*Change detection outputs*:
———

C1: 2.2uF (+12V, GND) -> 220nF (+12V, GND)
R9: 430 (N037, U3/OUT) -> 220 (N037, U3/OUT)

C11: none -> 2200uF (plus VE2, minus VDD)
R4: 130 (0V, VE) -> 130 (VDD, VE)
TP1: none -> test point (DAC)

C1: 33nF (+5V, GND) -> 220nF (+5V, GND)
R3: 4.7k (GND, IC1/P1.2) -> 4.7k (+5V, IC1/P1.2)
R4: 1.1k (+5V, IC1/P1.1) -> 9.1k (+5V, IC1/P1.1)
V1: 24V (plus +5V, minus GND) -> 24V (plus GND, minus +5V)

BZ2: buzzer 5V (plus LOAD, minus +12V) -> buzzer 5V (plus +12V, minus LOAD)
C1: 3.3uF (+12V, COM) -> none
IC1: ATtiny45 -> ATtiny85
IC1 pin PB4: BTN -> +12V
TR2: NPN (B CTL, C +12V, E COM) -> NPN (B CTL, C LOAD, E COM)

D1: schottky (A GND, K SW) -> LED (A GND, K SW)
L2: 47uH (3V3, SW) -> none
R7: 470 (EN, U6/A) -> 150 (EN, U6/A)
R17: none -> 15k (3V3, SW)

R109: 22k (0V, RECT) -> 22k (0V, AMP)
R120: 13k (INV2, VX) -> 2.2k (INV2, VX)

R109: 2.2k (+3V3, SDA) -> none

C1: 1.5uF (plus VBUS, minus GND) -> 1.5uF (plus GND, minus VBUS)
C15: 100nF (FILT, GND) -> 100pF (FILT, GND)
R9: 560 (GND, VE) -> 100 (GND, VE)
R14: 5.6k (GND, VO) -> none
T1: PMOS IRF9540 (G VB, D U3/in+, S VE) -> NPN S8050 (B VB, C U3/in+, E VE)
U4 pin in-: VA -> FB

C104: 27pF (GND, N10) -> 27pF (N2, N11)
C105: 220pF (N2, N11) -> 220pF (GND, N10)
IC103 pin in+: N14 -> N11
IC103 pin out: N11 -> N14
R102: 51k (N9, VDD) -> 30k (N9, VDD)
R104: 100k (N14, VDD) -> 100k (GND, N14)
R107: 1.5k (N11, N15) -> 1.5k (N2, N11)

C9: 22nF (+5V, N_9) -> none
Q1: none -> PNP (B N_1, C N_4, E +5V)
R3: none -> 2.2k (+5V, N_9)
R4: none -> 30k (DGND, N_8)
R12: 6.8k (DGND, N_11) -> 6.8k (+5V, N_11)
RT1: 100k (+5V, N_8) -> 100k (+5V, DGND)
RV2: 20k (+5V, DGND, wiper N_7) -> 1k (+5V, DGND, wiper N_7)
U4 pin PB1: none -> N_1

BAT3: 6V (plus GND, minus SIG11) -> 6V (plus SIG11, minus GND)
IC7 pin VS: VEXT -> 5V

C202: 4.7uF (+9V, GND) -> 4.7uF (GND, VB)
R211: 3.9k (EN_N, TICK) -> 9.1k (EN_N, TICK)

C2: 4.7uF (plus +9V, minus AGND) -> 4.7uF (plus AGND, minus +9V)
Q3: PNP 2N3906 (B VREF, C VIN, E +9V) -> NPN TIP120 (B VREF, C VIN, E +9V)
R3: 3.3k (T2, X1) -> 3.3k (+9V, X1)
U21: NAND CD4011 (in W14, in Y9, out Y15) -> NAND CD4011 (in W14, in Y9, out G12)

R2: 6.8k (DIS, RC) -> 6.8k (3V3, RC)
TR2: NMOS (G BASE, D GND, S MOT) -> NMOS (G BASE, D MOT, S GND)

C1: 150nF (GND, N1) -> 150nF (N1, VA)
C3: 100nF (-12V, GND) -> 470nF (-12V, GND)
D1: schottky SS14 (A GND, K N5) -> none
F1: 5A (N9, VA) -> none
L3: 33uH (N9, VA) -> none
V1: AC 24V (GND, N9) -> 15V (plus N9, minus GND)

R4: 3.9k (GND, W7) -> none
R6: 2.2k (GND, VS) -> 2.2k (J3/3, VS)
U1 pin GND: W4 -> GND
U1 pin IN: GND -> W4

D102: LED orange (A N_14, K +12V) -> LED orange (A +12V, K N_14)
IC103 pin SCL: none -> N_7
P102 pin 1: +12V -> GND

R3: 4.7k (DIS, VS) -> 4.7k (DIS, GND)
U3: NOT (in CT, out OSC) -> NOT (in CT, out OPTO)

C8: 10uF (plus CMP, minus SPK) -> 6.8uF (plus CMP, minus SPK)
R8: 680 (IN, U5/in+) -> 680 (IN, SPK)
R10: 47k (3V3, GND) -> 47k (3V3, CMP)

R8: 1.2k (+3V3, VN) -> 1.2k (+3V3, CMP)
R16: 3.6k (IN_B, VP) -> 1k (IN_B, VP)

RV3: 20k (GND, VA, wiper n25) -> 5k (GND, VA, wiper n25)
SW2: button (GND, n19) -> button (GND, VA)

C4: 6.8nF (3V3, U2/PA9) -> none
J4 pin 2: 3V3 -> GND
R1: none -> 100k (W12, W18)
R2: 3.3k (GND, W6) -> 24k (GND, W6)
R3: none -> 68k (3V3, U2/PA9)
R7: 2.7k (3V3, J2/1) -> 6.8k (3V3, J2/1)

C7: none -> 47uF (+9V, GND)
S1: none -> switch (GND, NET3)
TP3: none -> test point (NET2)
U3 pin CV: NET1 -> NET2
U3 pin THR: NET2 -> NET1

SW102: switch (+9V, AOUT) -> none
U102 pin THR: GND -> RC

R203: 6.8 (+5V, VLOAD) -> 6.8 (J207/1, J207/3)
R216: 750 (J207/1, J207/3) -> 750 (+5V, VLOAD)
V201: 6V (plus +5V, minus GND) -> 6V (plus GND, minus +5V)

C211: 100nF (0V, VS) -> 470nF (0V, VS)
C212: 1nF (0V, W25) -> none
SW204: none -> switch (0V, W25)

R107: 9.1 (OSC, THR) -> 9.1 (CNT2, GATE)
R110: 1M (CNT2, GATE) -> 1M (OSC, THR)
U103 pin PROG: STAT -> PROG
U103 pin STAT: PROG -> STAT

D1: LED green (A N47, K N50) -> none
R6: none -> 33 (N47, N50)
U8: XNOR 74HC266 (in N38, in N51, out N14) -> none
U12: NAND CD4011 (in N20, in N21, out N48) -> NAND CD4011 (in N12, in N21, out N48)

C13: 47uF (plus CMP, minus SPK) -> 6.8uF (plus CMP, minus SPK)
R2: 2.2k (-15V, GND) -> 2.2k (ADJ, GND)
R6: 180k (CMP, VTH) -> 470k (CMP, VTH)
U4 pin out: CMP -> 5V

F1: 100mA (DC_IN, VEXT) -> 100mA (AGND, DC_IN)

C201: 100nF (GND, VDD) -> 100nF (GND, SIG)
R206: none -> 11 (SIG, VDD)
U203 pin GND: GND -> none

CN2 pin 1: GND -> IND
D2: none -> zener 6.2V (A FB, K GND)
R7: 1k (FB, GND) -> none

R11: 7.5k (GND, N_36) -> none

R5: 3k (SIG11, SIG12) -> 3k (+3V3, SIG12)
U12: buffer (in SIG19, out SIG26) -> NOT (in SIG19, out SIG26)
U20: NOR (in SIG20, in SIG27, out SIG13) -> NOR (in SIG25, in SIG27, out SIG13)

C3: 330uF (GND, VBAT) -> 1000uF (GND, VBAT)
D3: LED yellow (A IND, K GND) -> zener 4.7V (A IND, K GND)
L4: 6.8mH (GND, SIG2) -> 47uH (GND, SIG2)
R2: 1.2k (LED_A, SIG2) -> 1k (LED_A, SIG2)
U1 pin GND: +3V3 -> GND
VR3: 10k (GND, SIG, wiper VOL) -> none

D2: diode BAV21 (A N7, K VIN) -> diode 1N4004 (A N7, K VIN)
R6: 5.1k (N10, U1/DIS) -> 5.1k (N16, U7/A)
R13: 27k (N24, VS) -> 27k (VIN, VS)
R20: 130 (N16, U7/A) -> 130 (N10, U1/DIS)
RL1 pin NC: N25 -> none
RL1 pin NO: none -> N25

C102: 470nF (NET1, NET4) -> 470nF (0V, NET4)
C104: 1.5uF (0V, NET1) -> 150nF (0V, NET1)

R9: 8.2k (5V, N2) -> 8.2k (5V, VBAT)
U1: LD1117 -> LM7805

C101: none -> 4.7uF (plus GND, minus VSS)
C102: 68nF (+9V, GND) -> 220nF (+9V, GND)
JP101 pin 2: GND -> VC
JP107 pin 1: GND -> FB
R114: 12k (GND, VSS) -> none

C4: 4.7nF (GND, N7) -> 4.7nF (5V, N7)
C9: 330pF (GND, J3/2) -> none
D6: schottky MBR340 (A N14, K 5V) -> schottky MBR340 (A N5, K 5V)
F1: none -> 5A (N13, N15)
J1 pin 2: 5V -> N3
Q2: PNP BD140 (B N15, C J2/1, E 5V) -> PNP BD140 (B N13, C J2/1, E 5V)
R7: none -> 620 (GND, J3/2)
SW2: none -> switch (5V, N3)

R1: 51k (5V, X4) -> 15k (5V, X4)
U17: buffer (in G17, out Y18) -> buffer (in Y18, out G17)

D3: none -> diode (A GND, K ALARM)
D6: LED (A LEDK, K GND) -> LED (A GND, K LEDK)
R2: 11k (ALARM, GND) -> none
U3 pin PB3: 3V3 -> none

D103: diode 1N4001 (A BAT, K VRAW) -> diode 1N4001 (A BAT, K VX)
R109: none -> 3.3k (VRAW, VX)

———

*Activity*:
Only the final stretch of the entries above is needed: print exactly the lines from the line containing "U1: LD1117 -> LM7805" through the last one.

*Result*:
U1: LD1117 -> LM7805

C101: none -> 4.7uF (plus GND, minus VSS)
C102: 68nF (+9V, GND) -> 220nF (+9V, GND)
JP101 pin 2: GND -> VC
JP107 pin 1: GND -> FB
R114: 12k (GND, VSS) -> none

C4: 4.7nF (GND, N7) -> 4.7nF (5V, N7)
C9: 330pF (GND, J3/2) -> none
D6: schottky MBR340 (A N14, K 5V) -> schottky MBR340 (A N5, K 5V)
F1: none -> 5A (N13, N15)
J1 pin 2: 5V -> N3
Q2: PNP BD140 (B N15, C J2/1, E 5V) -> PNP BD140 (B N13, C J2/1, E 5V)
R7: none -> 620 (GND, J3/2)
SW2: none -> switch (5V, N3)

R1: 51k (5V, X4) -> 15k (5V, X4)
U17: buffer (in G17, out Y18) -> buffer (in Y18, out G17)

D3: none -> diode (A GND, K ALARM)
D6: LED (A LEDK, K GND) -> LED (A GND, K LEDK)
R2: 11k (ALARM, GND) -> none
U3 pin PB3: 3V3 -> none

D103: diode 1N4001 (A BAT, K VRAW) -> diode 1N4001 (A BAT, K VX)
R109: none -> 3.3k (VRAW, VX)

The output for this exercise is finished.